▶ _TASK INSTRUCTIONS_
Your copy should repeat each record below exactly and contain no images.

Stored records
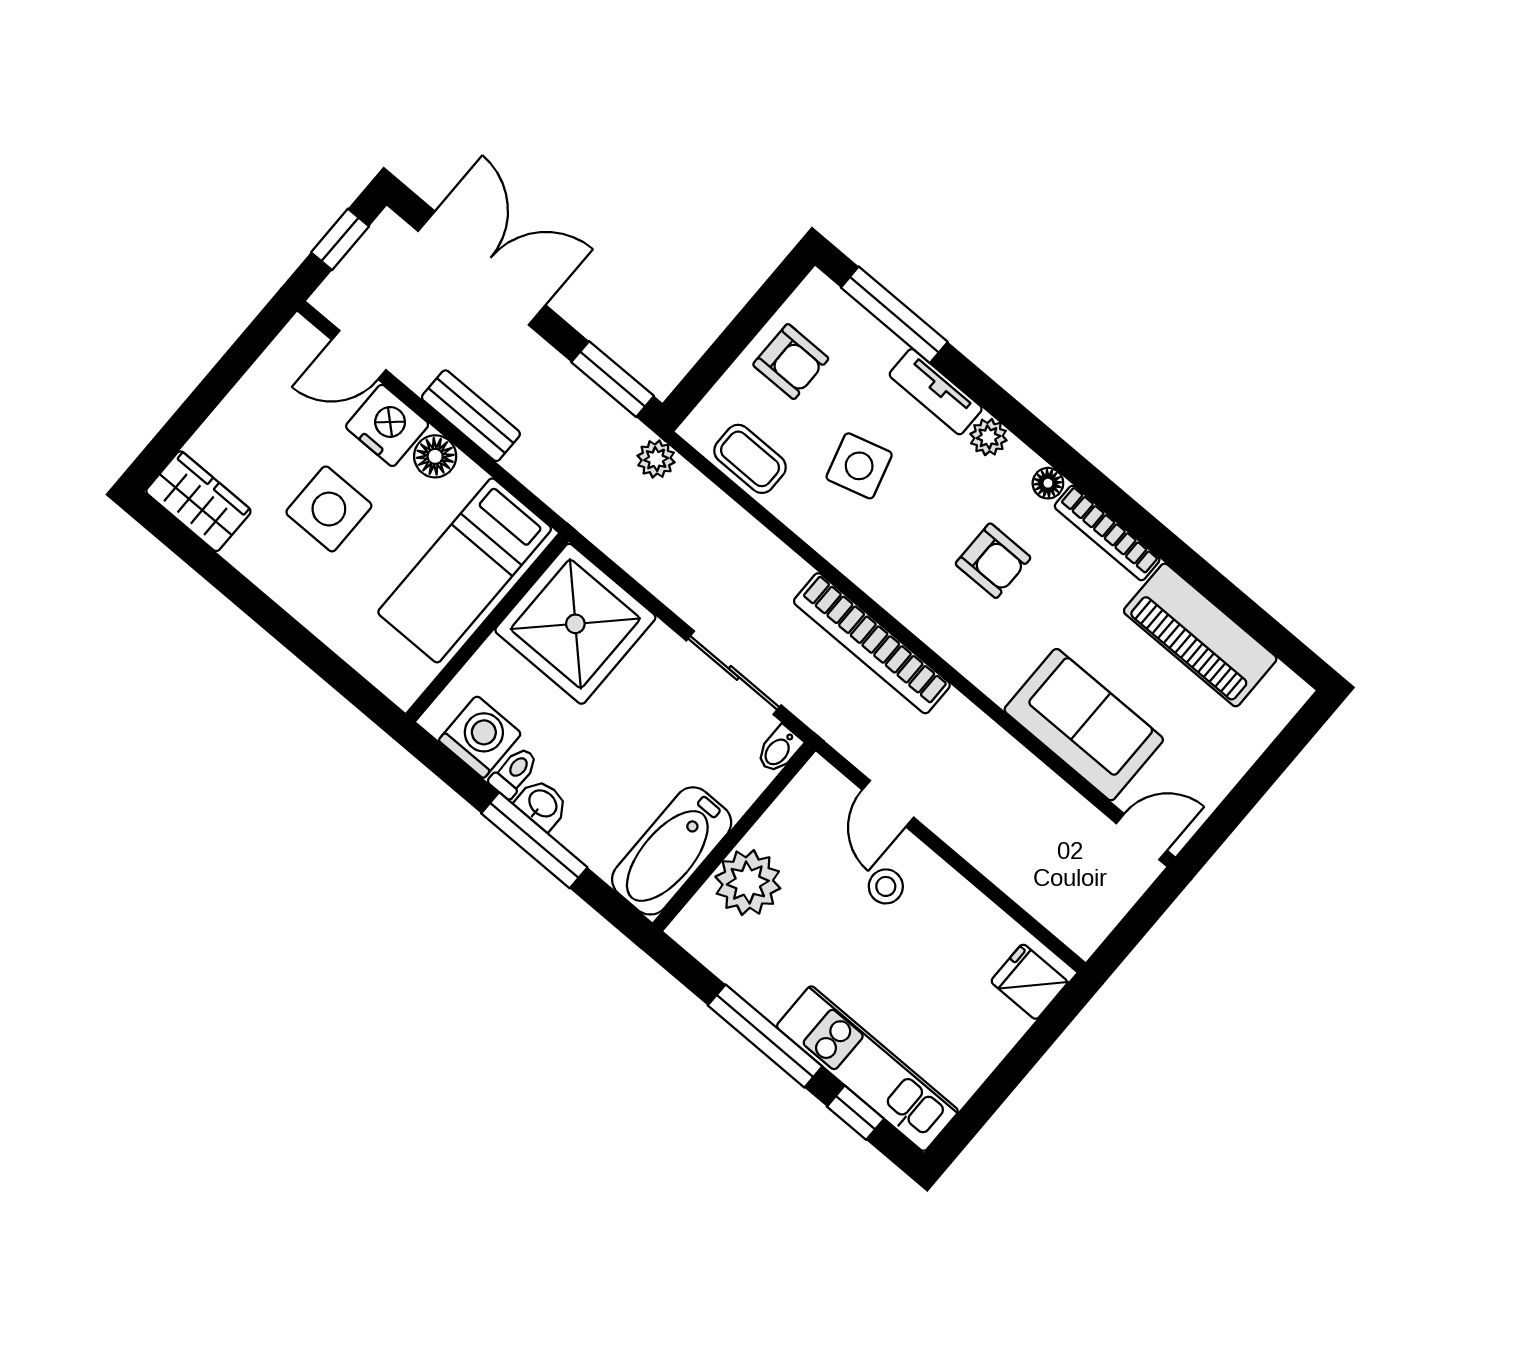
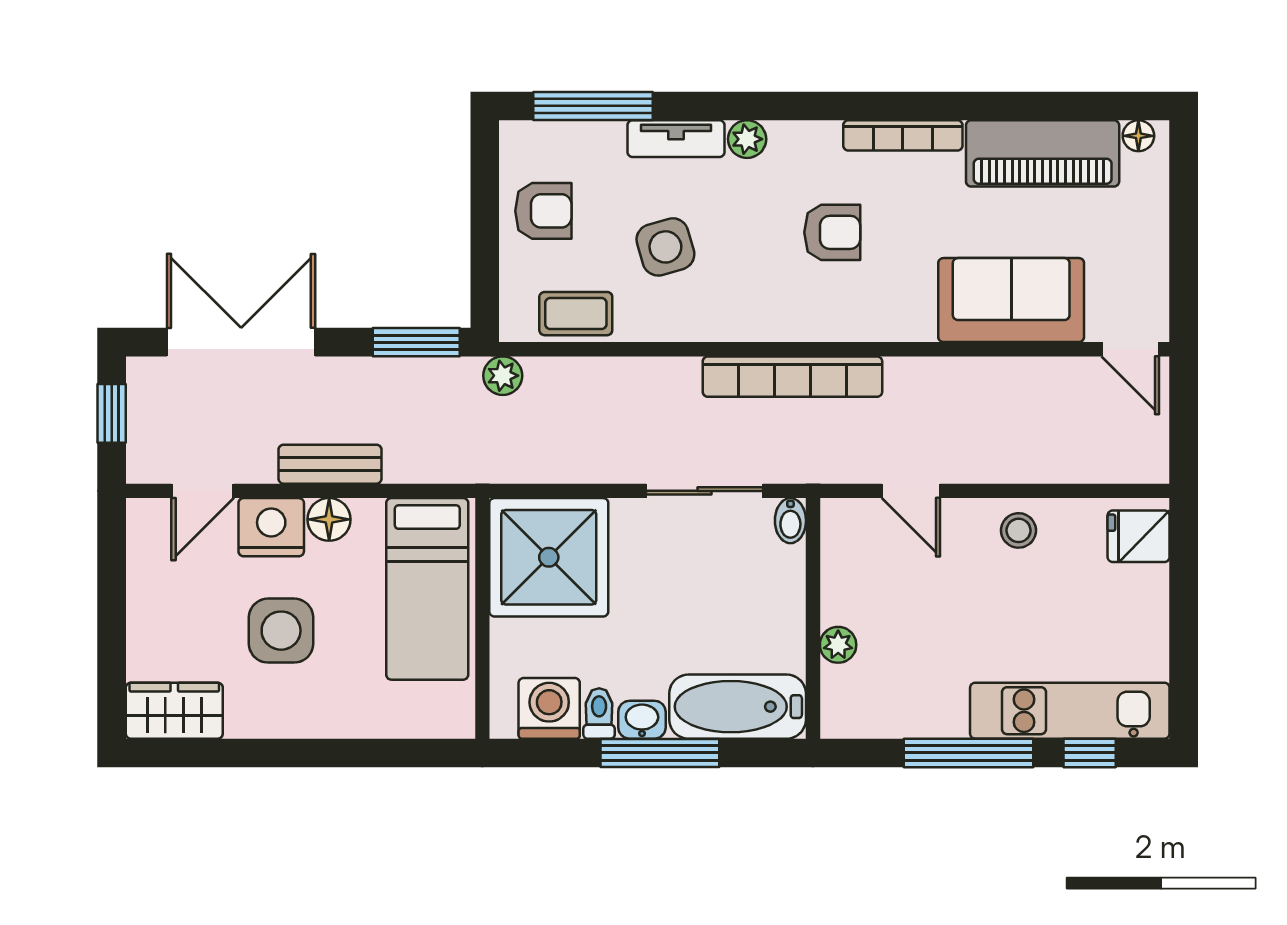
floor lamp: (1048, 483) -> (1138, 136), moved
door: (1142, 837) -> (1130, 349), swing flipped
bathtub: (672, 851) -> (738, 707), moved, turned 90
plant: (748, 883) -> (838, 645), width x0.53, depth x0.53
stool: (886, 886) -> (1018, 530), moved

▶ _RESULT_
floor lamp: (1048, 483) -> (1138, 136), moved
door: (1142, 837) -> (1130, 349), swing flipped
bathtub: (672, 851) -> (738, 707), moved, turned 90
plant: (748, 883) -> (838, 645), width x0.53, depth x0.53
stool: (886, 886) -> (1018, 530), moved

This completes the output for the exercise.